| WHAT YOU ARE ASKED TO DO |
From the entries below, return only the lines starting at the one that contains "white 2x4 brick" and ending at the one that contains "purple 1x1 brick [990,653,1051,714] -> none", exactly as they stand.

*** RECORDS PROVIDED ***

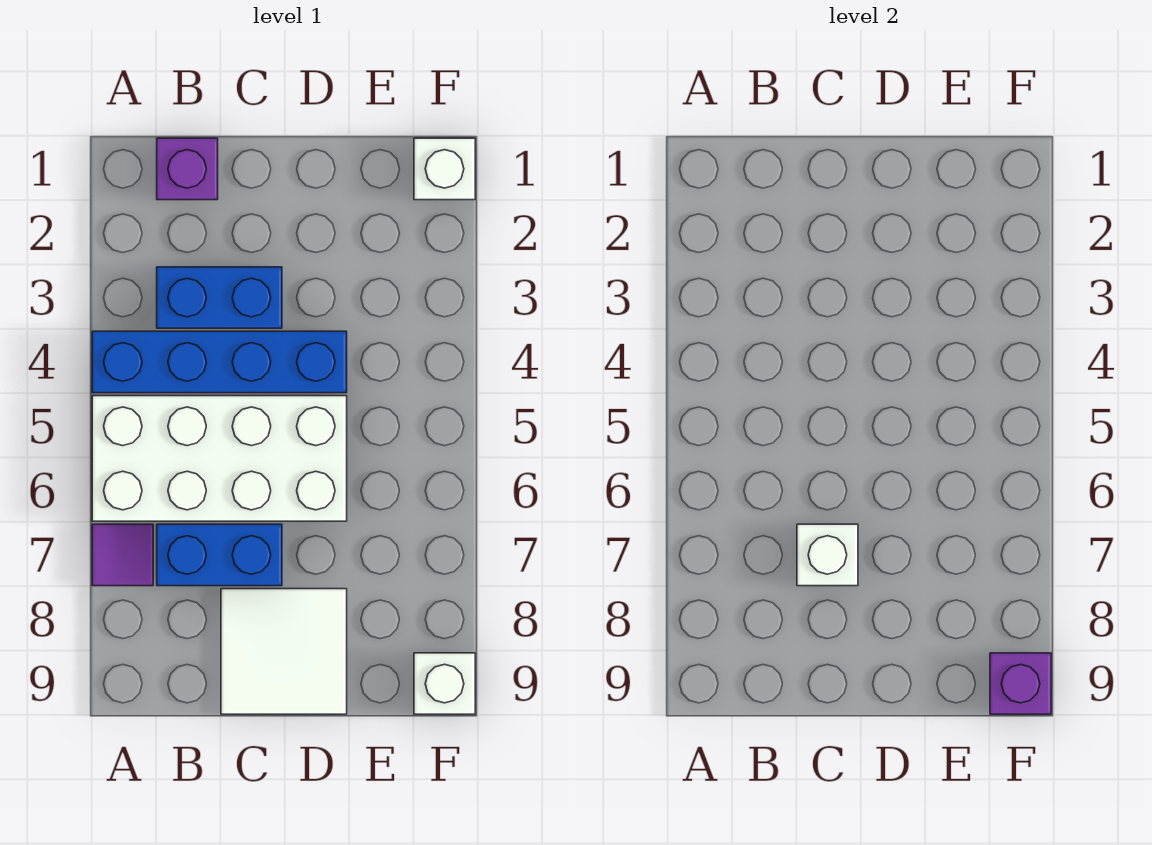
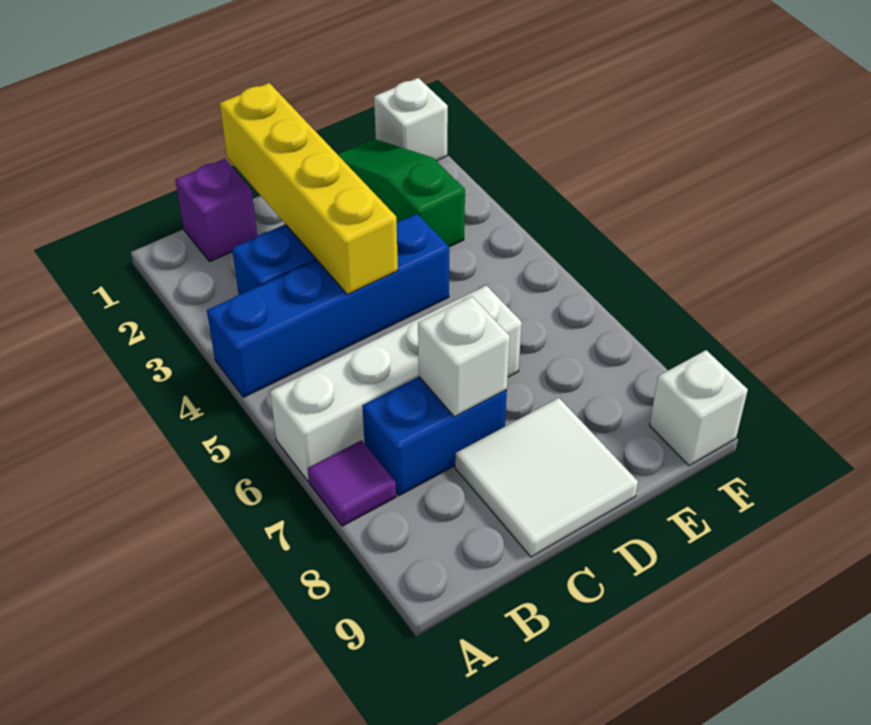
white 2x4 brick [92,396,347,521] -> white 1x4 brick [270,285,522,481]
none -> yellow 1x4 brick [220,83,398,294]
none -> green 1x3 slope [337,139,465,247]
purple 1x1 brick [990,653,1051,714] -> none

*** End of RECORDS PROVIDED ***
*** RECORDS PROVIDED ***

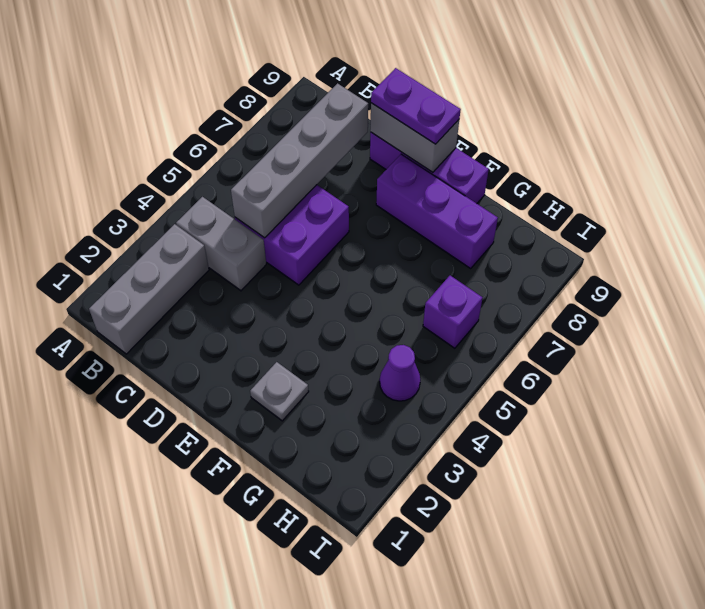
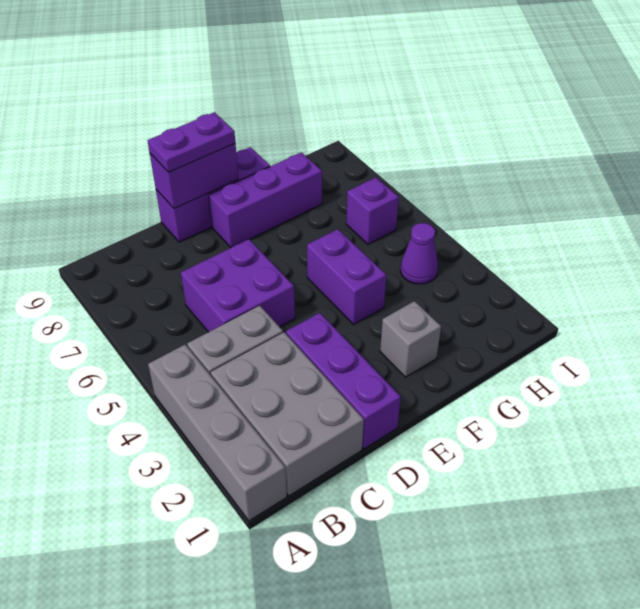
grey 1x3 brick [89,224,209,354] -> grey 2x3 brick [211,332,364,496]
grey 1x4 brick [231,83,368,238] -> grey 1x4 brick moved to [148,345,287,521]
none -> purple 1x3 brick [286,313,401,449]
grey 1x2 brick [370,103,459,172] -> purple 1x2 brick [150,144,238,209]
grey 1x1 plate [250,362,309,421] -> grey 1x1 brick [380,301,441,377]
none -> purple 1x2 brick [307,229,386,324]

*** End of RECORDS PROVIDED ***
*** RECORDS PROVIDED ***

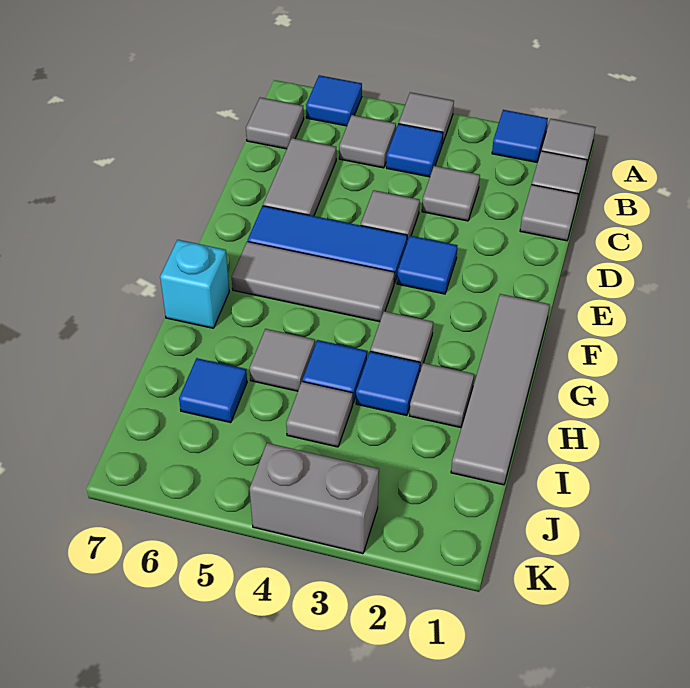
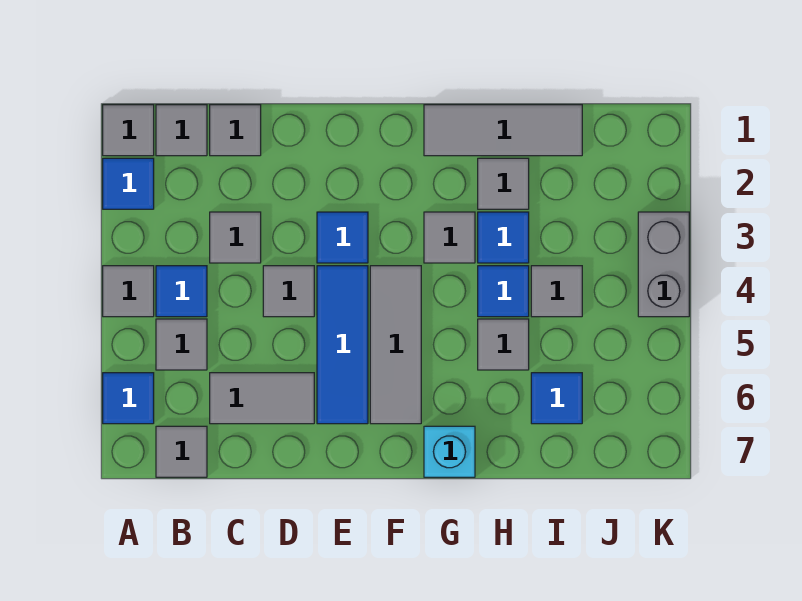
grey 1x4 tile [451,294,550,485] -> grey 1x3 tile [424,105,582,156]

*** End of RECORDS PROVIDED ***

| ANSWER SPACE |
white 2x4 brick [92,396,347,521] -> white 1x4 brick [270,285,522,481]
none -> yellow 1x4 brick [220,83,398,294]
none -> green 1x3 slope [337,139,465,247]
purple 1x1 brick [990,653,1051,714] -> none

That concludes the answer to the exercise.